• What you have to do: Every record below should be printed exactly, except for the pictures.

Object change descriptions
....................

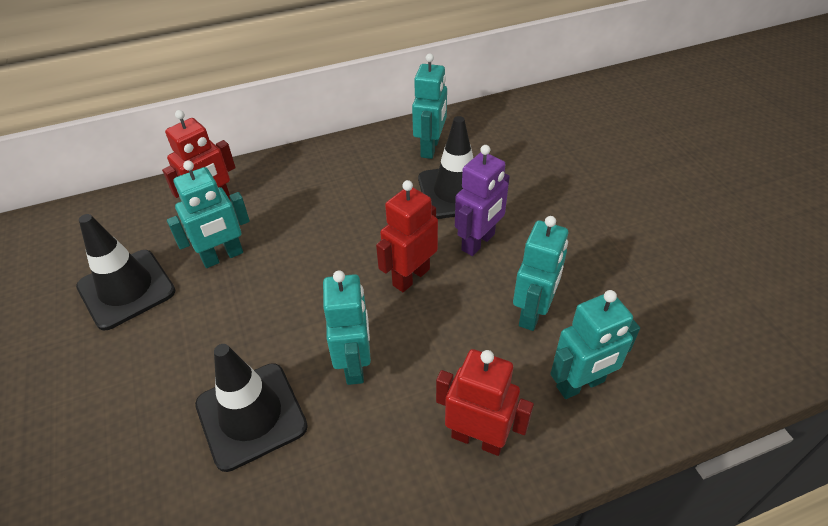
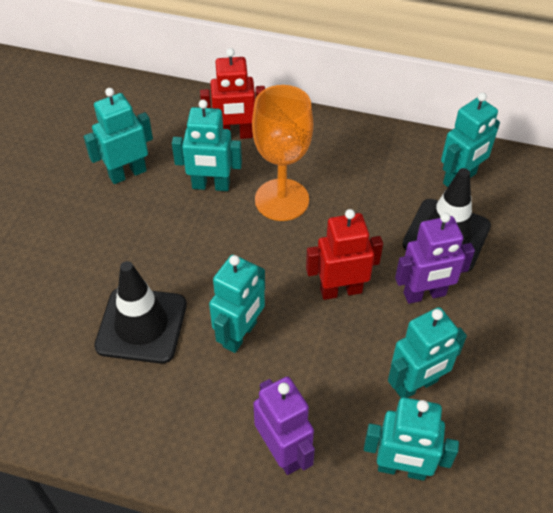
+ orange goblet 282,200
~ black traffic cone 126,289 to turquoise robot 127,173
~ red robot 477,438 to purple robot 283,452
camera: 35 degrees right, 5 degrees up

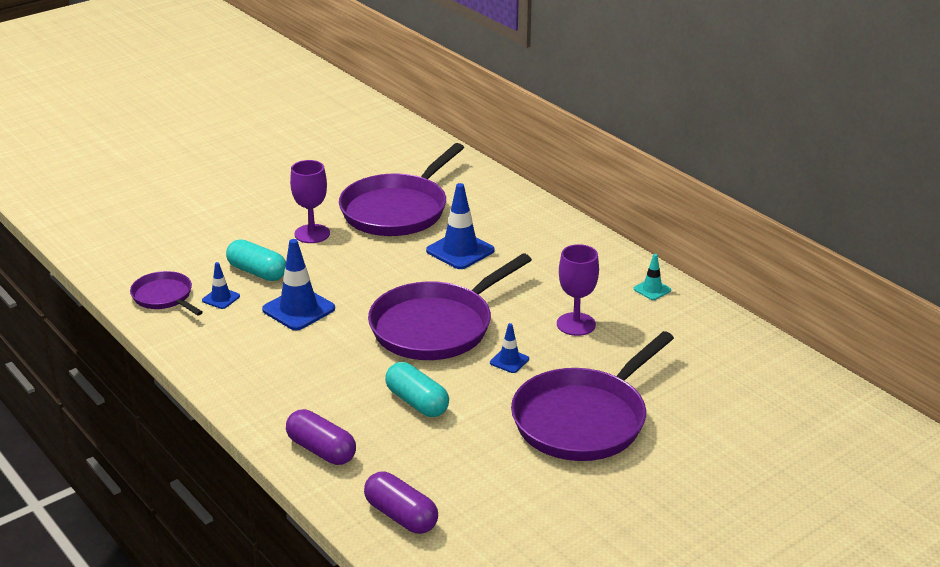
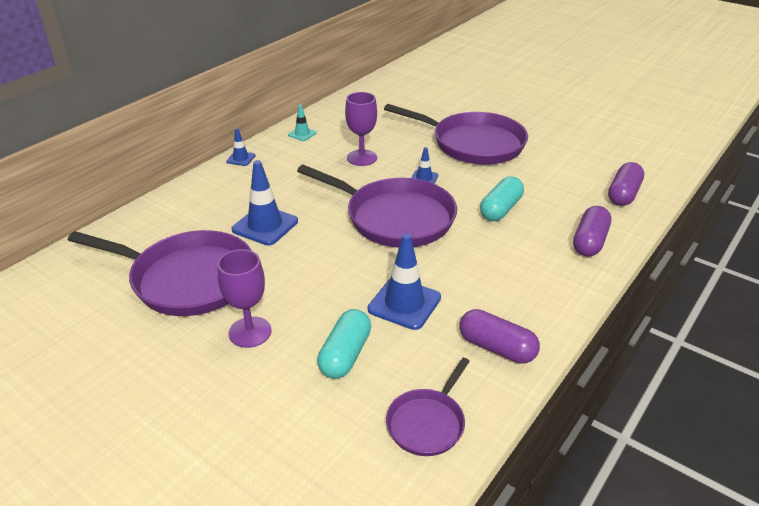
+ purple capsule 496,348
~ blue traffic cone 221,298 to 241,158
camera: 105 degrees left, 5 degrees up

....................

• Your solution:
+ orange goblet 282,200
~ black traffic cone 126,289 to turquoise robot 127,173
~ red robot 477,438 to purple robot 283,452
camera: 35 degrees right, 5 degrees up

+ purple capsule 496,348
~ blue traffic cone 221,298 to 241,158
camera: 105 degrees left, 5 degrees up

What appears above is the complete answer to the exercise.